- **What is required**
Set the listing down again in full, word for word, with the pictures left out.

- **Raw data**
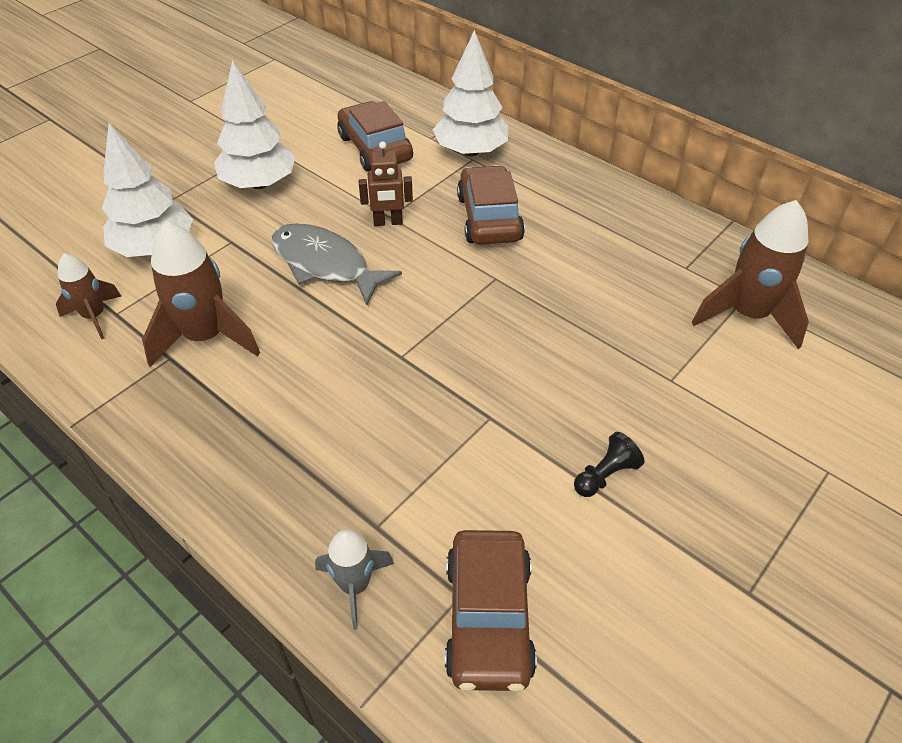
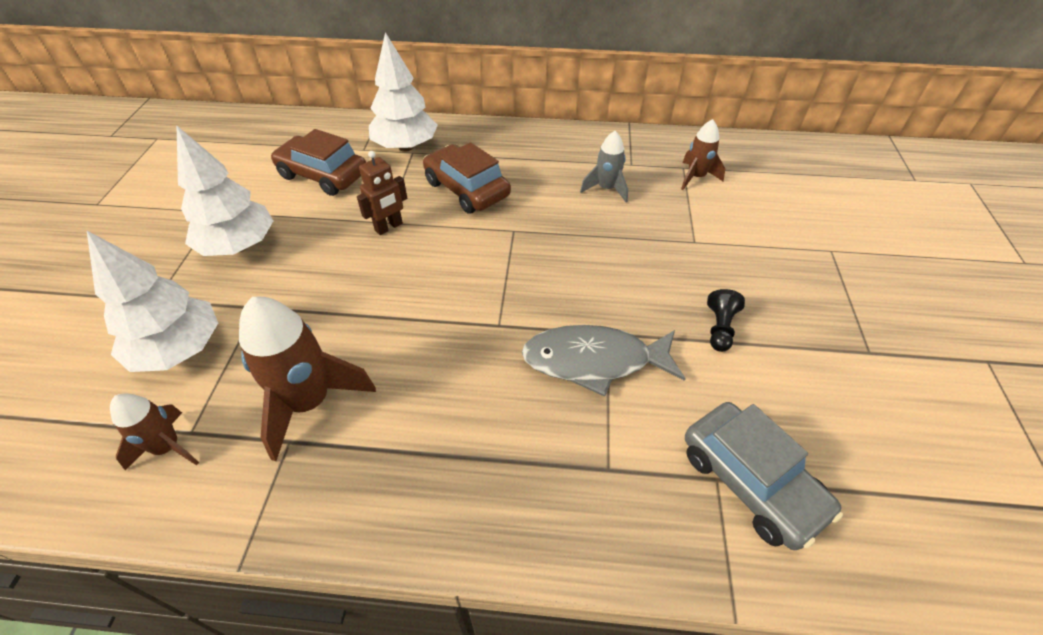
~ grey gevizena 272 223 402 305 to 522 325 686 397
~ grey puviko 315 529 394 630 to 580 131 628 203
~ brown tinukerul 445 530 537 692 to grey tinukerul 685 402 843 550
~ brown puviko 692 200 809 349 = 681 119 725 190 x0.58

- **Final answer**
~ grey gevizena 272 223 402 305 to 522 325 686 397
~ grey puviko 315 529 394 630 to 580 131 628 203
~ brown tinukerul 445 530 537 692 to grey tinukerul 685 402 843 550
~ brown puviko 692 200 809 349 = 681 119 725 190 x0.58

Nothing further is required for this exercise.